(Stored records)

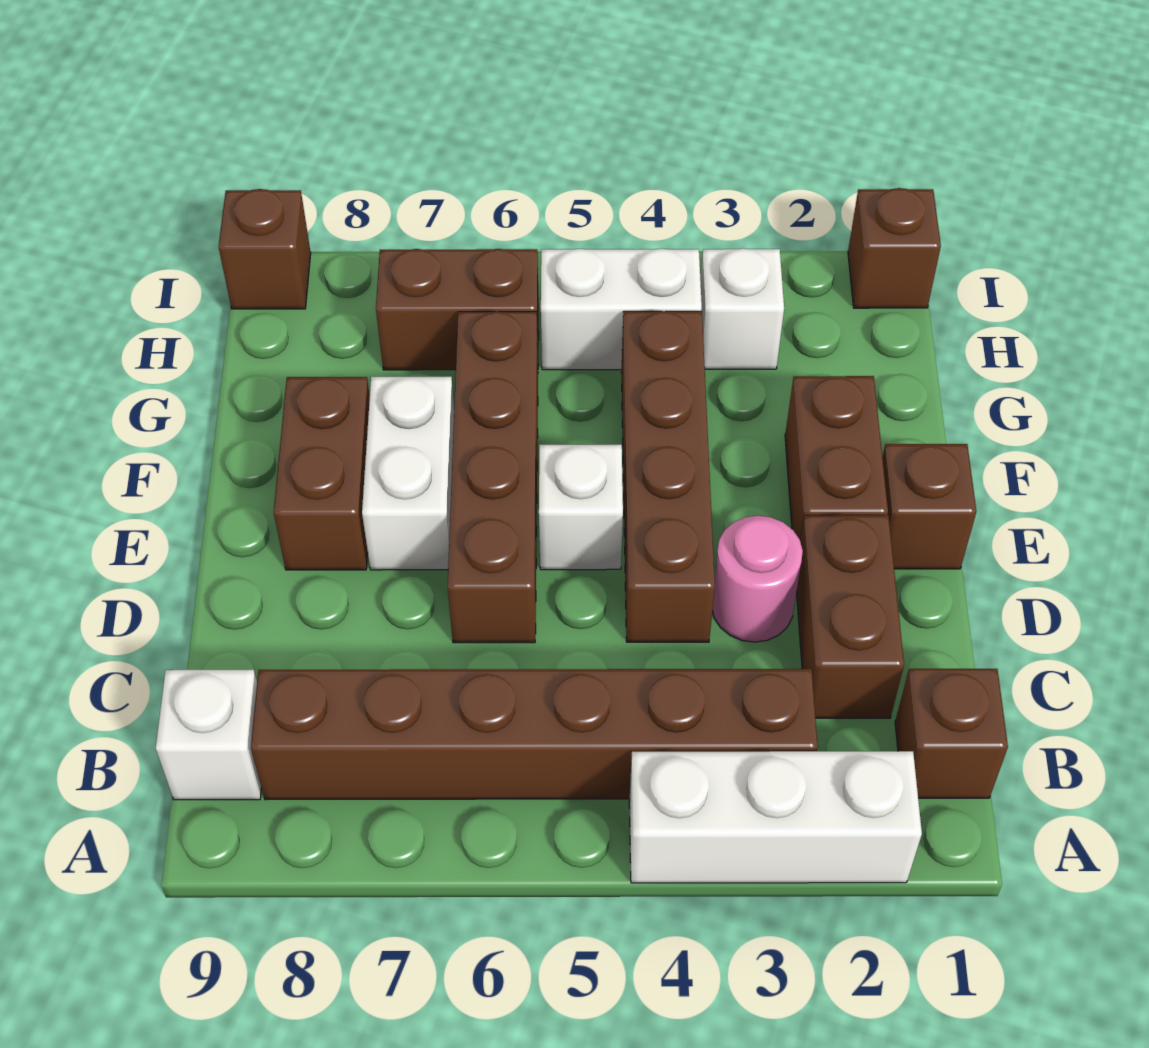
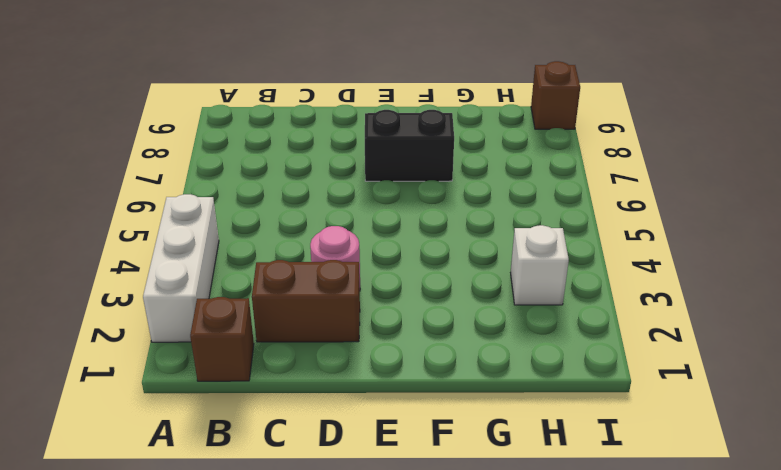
black brick E7:F7 level 1 -> white brick E7:F7 level 1
none -> brown brick B3:B8 level 1
none -> white brick B9 level 1
none -> brown brick D4:G4 level 1

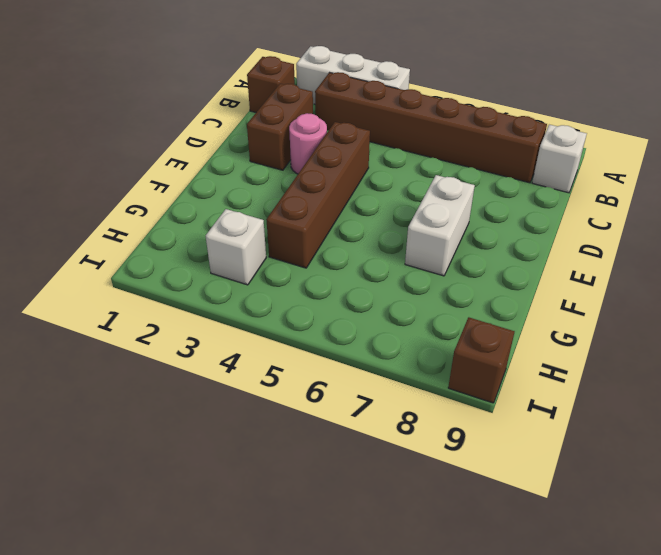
none -> brown brick D6:G6 level 1
none -> brown brick E1 level 1
none -> brown brick E2:F2 level 1

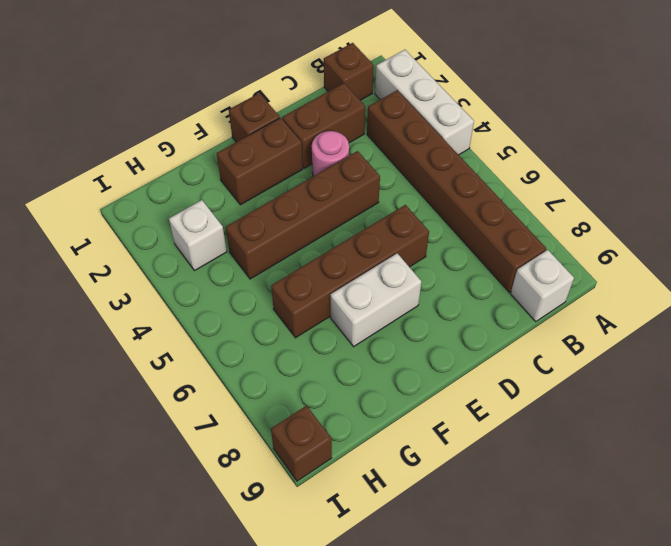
none -> white brick E5 level 1
none -> brown brick E8:F8 level 1
none -> white brick H4:H5 level 1

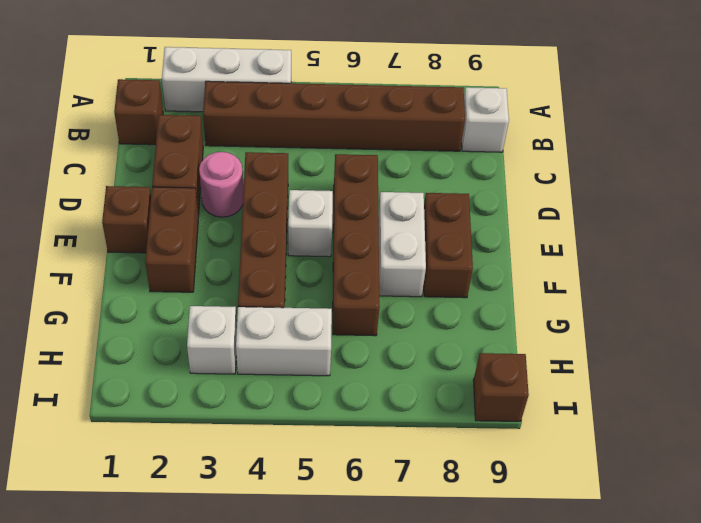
none -> brown brick H6:H7 level 1
none -> brown brick I1 level 1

> **TASK OBJECTIVE**: Scan the preceding records line by line, and state how many lines contain "none". Nothing else belongs in the answer.

> **RESULT FOR THIS TASK**: 11